### Provided information
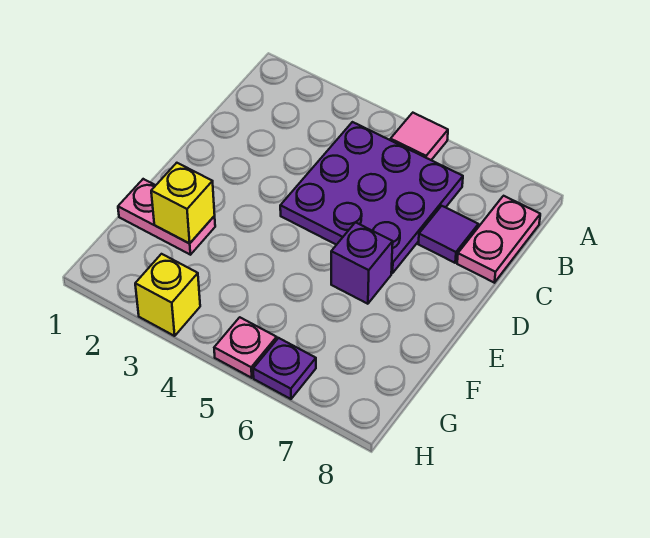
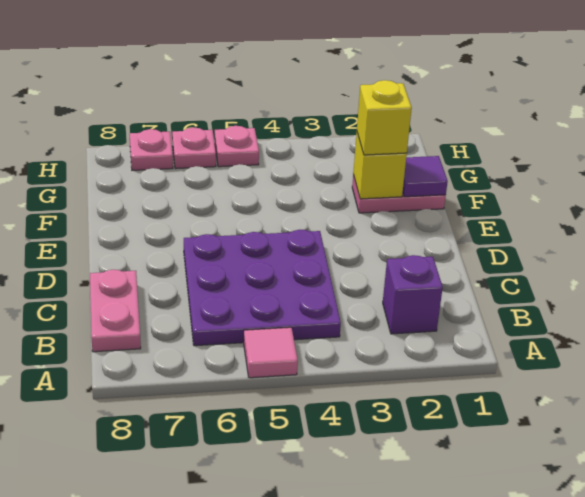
purple tile C7 level 1 -> purple tile F1 level 2
purple brick E6 level 1 -> purple brick B2 level 1
yellow brick H3 level 1 -> yellow brick F2 level 3
purple plate H6 level 1 -> pink plate H6 level 1
none -> pink plate H7 level 1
######
» **Required action**
Output the data verbatim, images excluded.

» **Exercise output**
purple tile C7 level 1 -> purple tile F1 level 2
purple brick E6 level 1 -> purple brick B2 level 1
yellow brick H3 level 1 -> yellow brick F2 level 3
purple plate H6 level 1 -> pink plate H6 level 1
none -> pink plate H7 level 1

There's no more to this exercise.